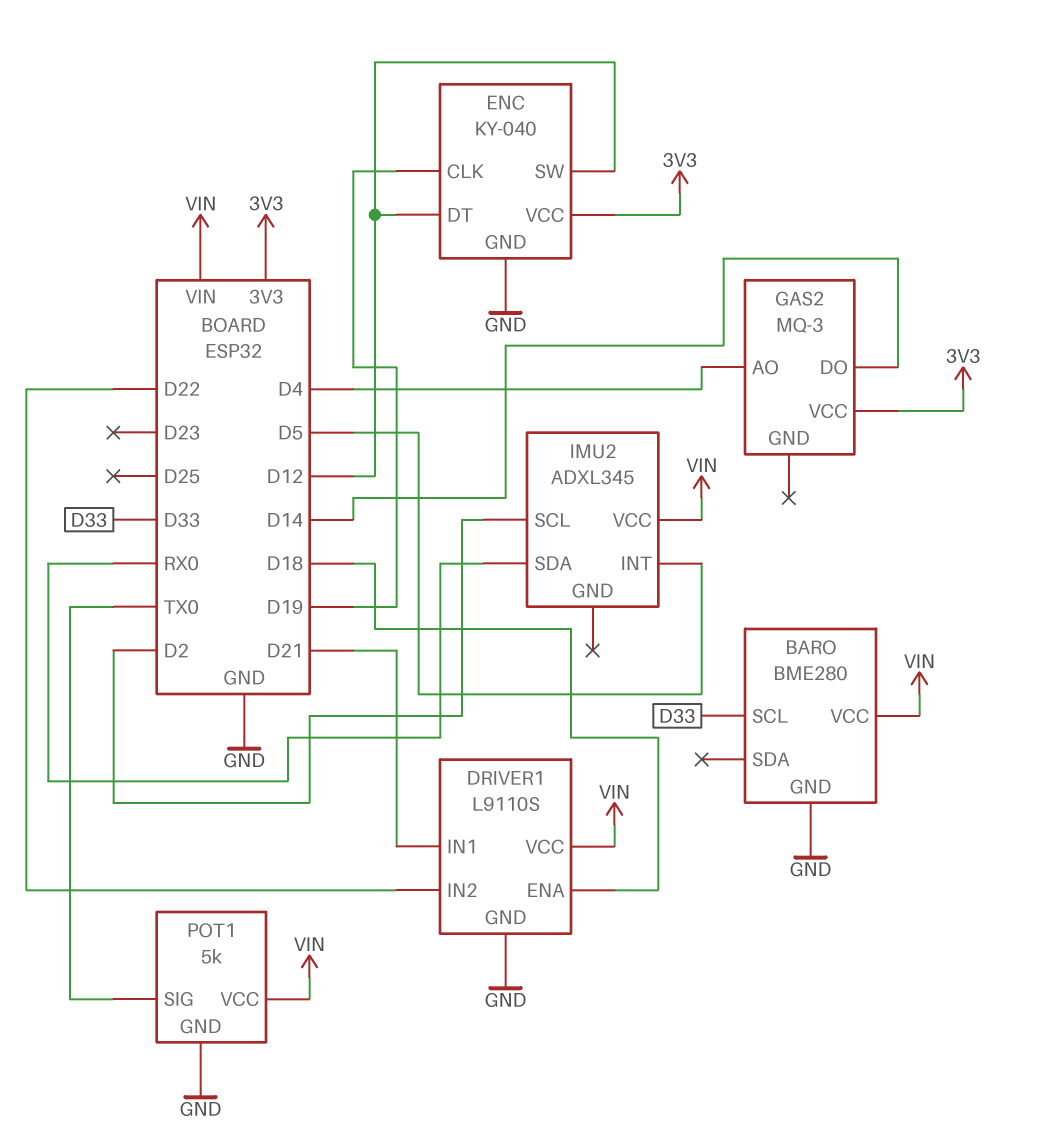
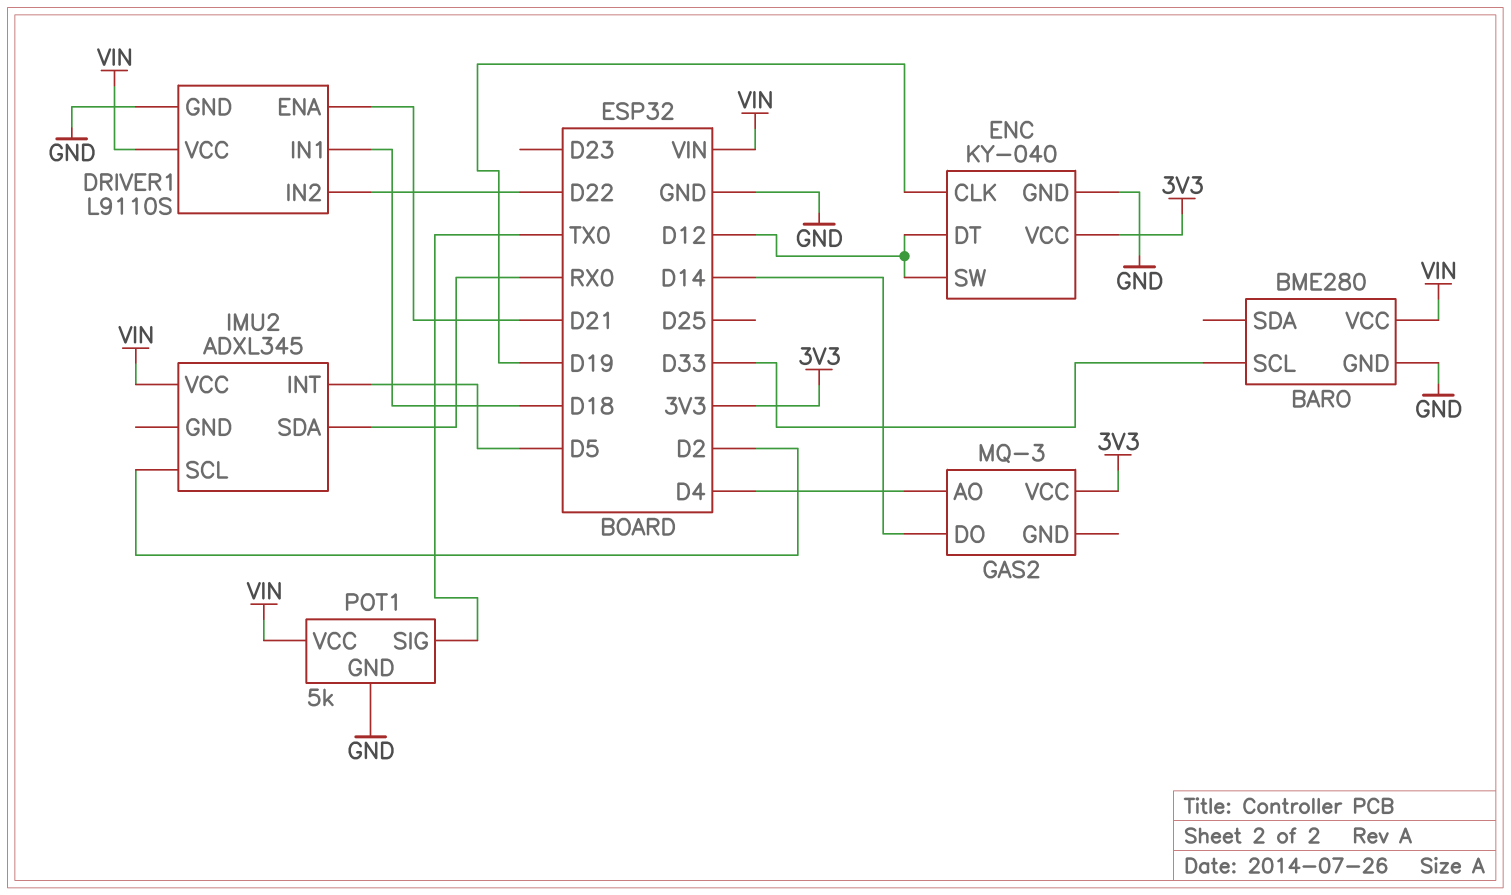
DRIVER1 pin ENA: D18 -> D21
DRIVER1 pin IN1: D21 -> D18

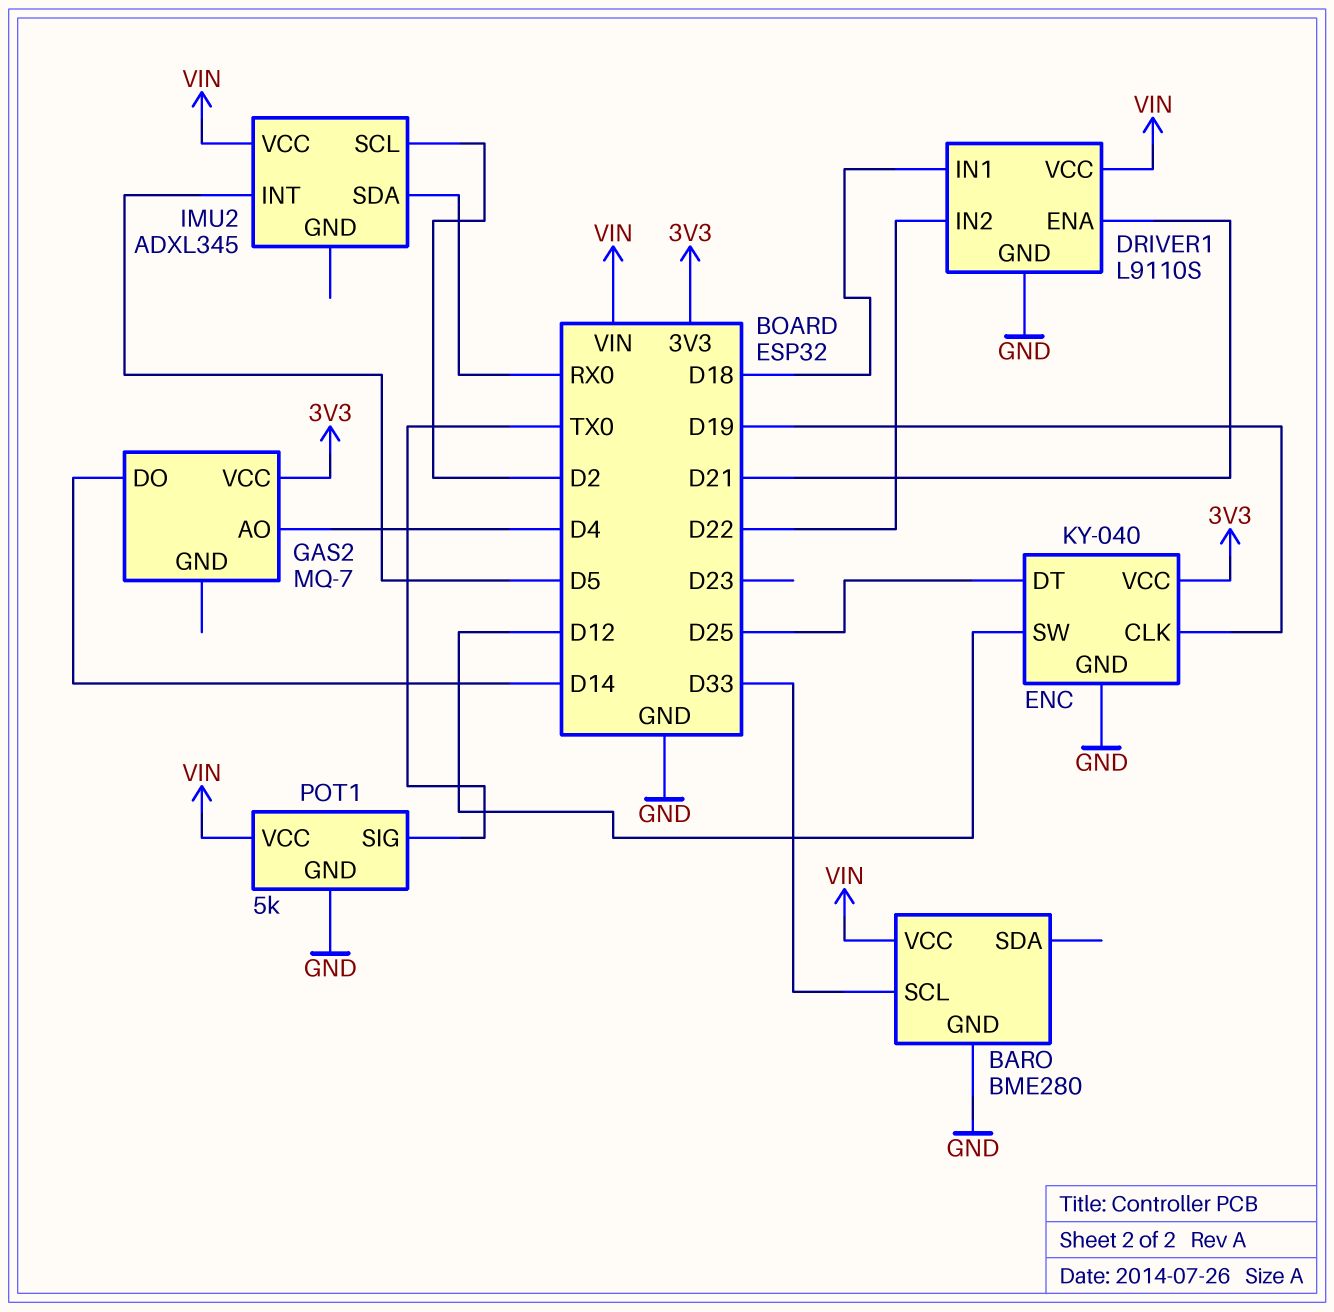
ENC pin DT: D12 -> D25
GAS2: MQ-3 -> MQ-7

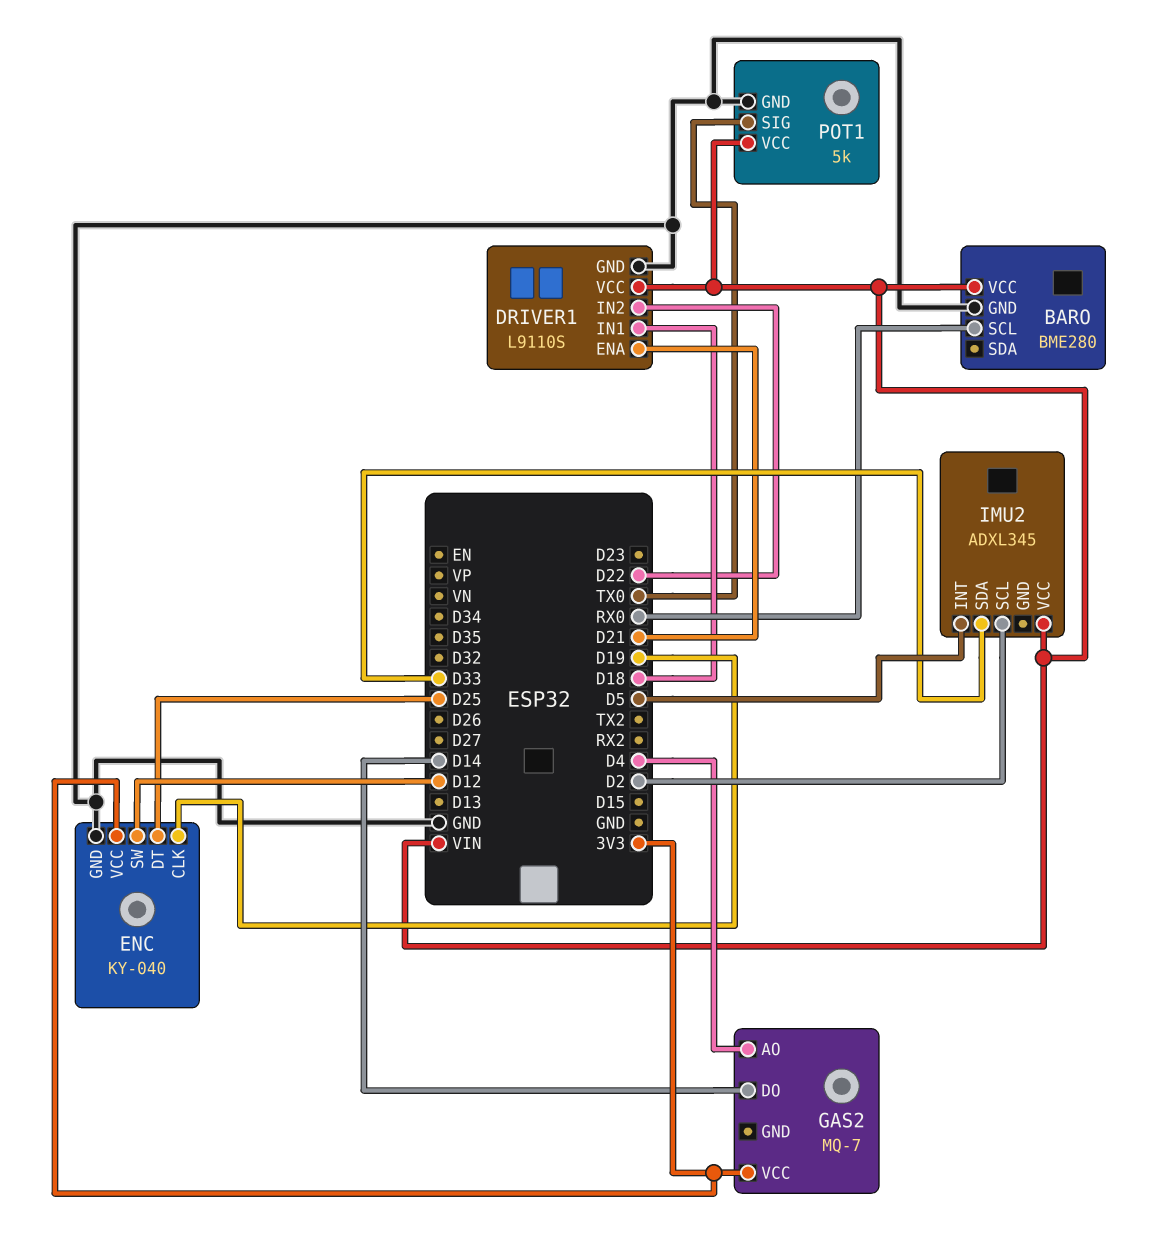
BARO pin SCL: D33 -> RX0
IMU2 pin SDA: RX0 -> D33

· · ·

Every line of the listing should be repeated exactly; no picture should appear.

- **Answer space**
DRIVER1 pin ENA: D18 -> D21
DRIVER1 pin IN1: D21 -> D18

ENC pin DT: D12 -> D25
GAS2: MQ-3 -> MQ-7

BARO pin SCL: D33 -> RX0
IMU2 pin SDA: RX0 -> D33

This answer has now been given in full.